# TASK TO COMPLETE
Where the string "watering" occurs in a line of the entries below, copy that line.
══════════
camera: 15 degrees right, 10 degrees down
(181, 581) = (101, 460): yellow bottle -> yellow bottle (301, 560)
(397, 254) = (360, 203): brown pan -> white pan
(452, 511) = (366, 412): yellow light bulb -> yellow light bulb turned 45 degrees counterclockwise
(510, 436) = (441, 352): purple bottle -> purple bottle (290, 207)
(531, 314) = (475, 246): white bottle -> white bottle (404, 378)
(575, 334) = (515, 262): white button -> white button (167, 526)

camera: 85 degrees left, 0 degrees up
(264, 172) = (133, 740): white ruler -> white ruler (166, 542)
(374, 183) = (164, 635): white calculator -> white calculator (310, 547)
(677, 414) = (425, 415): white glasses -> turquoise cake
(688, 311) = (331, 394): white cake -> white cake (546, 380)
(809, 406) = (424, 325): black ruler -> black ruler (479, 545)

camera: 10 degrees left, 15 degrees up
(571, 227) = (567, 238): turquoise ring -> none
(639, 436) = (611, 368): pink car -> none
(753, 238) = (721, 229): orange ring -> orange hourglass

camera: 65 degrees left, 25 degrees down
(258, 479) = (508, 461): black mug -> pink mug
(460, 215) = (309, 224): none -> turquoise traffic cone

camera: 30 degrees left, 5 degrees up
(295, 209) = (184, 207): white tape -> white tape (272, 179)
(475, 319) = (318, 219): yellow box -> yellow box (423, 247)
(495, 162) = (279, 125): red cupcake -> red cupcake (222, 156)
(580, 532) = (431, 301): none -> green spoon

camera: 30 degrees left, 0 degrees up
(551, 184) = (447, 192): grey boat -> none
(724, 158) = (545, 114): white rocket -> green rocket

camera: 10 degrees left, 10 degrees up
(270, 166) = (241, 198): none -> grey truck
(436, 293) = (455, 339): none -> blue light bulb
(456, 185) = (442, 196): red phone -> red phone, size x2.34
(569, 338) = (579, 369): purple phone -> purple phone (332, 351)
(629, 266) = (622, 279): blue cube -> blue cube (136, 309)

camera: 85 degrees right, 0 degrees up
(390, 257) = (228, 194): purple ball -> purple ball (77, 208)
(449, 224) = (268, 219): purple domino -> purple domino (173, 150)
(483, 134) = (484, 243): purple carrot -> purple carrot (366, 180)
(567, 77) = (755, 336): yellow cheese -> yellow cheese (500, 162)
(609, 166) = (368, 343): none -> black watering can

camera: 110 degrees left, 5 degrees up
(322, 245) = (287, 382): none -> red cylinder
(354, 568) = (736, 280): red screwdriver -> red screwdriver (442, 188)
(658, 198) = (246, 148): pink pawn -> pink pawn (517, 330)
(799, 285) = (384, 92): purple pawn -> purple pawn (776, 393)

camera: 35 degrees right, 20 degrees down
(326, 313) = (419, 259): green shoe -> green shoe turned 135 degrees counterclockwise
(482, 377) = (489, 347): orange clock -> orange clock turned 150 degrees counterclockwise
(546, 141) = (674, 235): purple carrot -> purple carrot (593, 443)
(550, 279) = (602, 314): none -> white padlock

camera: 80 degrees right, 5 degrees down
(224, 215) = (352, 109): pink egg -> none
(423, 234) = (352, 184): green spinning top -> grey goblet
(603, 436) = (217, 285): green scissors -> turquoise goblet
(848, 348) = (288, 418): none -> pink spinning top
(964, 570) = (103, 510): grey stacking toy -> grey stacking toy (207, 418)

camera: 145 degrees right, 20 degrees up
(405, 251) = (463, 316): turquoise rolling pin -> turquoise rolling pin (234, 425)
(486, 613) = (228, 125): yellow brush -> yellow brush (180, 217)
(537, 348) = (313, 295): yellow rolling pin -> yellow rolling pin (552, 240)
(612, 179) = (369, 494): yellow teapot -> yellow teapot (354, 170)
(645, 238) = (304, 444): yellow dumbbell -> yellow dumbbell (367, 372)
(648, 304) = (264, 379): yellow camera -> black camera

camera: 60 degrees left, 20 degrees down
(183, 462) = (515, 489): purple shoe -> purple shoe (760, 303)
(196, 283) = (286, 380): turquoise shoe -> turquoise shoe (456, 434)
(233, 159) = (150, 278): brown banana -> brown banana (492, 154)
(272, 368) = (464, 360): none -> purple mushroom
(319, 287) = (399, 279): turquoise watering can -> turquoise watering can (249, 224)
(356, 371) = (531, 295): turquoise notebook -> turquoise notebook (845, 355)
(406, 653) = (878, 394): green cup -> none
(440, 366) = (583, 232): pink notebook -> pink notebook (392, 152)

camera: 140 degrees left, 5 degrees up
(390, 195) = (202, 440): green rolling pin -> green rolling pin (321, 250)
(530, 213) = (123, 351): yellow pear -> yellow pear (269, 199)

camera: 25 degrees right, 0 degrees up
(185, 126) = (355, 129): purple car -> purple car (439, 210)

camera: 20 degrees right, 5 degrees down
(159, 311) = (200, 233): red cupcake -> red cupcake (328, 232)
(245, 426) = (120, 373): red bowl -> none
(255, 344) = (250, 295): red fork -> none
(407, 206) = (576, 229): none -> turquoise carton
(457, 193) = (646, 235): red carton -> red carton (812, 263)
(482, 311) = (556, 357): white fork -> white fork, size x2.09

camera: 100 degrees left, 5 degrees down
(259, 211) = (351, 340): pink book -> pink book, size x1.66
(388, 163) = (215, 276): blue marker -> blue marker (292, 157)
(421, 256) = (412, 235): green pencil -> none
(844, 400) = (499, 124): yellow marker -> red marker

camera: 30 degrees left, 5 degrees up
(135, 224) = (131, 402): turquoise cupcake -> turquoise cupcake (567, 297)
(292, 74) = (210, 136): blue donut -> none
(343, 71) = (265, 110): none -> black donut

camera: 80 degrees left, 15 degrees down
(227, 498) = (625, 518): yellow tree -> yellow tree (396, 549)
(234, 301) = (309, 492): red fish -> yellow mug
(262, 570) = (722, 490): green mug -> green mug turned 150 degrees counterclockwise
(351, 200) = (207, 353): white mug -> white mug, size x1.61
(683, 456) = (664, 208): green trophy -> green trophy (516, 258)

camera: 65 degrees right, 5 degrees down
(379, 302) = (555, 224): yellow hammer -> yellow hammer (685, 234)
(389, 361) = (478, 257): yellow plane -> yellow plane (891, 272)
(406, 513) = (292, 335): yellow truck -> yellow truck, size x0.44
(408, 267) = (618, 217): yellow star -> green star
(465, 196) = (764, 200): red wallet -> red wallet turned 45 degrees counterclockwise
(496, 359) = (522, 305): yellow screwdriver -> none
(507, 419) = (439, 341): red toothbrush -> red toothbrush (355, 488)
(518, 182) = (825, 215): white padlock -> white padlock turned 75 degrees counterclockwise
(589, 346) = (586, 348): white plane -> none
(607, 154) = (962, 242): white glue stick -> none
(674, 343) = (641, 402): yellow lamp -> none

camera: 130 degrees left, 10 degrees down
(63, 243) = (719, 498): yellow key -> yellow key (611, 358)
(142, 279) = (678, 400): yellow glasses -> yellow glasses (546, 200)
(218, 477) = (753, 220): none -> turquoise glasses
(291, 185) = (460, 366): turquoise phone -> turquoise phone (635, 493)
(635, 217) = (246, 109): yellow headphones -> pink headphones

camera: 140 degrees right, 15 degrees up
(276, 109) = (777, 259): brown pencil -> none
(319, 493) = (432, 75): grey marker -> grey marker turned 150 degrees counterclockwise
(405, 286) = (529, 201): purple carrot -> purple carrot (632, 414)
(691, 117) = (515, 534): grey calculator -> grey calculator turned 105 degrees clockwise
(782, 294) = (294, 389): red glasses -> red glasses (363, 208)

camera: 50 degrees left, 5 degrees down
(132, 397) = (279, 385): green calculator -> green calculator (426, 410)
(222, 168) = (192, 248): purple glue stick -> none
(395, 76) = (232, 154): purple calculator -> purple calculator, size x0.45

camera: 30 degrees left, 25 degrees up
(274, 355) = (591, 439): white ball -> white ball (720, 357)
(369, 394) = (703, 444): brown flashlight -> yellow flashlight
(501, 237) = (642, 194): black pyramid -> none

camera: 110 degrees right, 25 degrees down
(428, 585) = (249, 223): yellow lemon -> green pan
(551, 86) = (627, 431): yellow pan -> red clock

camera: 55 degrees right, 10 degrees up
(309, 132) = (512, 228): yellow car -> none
══════════
# RESULT FOR THIS EXERCISE
(609, 166) = (368, 343): none -> black watering can
(319, 287) = (399, 279): turquoise watering can -> turquoise watering can (249, 224)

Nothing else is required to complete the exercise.